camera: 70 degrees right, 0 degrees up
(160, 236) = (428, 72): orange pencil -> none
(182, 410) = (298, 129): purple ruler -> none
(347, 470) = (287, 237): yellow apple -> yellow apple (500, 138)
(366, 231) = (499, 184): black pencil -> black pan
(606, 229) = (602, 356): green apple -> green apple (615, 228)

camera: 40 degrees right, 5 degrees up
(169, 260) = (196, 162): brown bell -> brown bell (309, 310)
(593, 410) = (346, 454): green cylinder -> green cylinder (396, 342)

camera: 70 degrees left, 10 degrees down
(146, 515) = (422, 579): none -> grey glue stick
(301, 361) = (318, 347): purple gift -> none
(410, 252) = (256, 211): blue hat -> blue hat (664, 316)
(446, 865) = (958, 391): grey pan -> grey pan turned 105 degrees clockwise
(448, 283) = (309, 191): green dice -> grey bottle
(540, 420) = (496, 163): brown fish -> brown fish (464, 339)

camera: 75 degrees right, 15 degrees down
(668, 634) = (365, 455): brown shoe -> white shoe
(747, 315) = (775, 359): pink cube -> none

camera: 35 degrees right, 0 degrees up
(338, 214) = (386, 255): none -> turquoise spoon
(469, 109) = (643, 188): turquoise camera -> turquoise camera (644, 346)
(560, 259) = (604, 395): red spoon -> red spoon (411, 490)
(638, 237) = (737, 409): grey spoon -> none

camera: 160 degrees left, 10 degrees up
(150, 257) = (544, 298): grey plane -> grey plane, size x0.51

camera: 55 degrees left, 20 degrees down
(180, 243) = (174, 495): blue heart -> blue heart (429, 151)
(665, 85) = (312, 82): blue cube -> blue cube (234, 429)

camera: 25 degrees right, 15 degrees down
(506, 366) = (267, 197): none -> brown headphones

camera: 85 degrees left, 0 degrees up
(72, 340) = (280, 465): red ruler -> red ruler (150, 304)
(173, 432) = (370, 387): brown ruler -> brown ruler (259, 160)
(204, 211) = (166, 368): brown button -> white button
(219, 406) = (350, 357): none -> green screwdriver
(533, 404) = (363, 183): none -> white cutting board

____________________

§ Assigned task
Transcribe each entry. Leave nothing out.

§ Response area
camera: 70 degrees right, 0 degrees up
(160, 236) = (428, 72): orange pencil -> none
(182, 410) = (298, 129): purple ruler -> none
(347, 470) = (287, 237): yellow apple -> yellow apple (500, 138)
(366, 231) = (499, 184): black pencil -> black pan
(606, 229) = (602, 356): green apple -> green apple (615, 228)

camera: 40 degrees right, 5 degrees up
(169, 260) = (196, 162): brown bell -> brown bell (309, 310)
(593, 410) = (346, 454): green cylinder -> green cylinder (396, 342)

camera: 70 degrees left, 10 degrees down
(146, 515) = (422, 579): none -> grey glue stick
(301, 361) = (318, 347): purple gift -> none
(410, 252) = (256, 211): blue hat -> blue hat (664, 316)
(446, 865) = (958, 391): grey pan -> grey pan turned 105 degrees clockwise
(448, 283) = (309, 191): green dice -> grey bottle
(540, 420) = (496, 163): brown fish -> brown fish (464, 339)

camera: 75 degrees right, 15 degrees down
(668, 634) = (365, 455): brown shoe -> white shoe
(747, 315) = (775, 359): pink cube -> none

camera: 35 degrees right, 0 degrees up
(338, 214) = (386, 255): none -> turquoise spoon
(469, 109) = (643, 188): turquoise camera -> turquoise camera (644, 346)
(560, 259) = (604, 395): red spoon -> red spoon (411, 490)
(638, 237) = (737, 409): grey spoon -> none

camera: 160 degrees left, 10 degrees up
(150, 257) = (544, 298): grey plane -> grey plane, size x0.51

camera: 55 degrees left, 20 degrees down
(180, 243) = (174, 495): blue heart -> blue heart (429, 151)
(665, 85) = (312, 82): blue cube -> blue cube (234, 429)

camera: 25 degrees right, 15 degrees down
(506, 366) = (267, 197): none -> brown headphones

camera: 85 degrees left, 0 degrees up
(72, 340) = (280, 465): red ruler -> red ruler (150, 304)
(173, 432) = (370, 387): brown ruler -> brown ruler (259, 160)
(204, 211) = (166, 368): brown button -> white button
(219, 406) = (350, 357): none -> green screwdriver
(533, 404) = (363, 183): none -> white cutting board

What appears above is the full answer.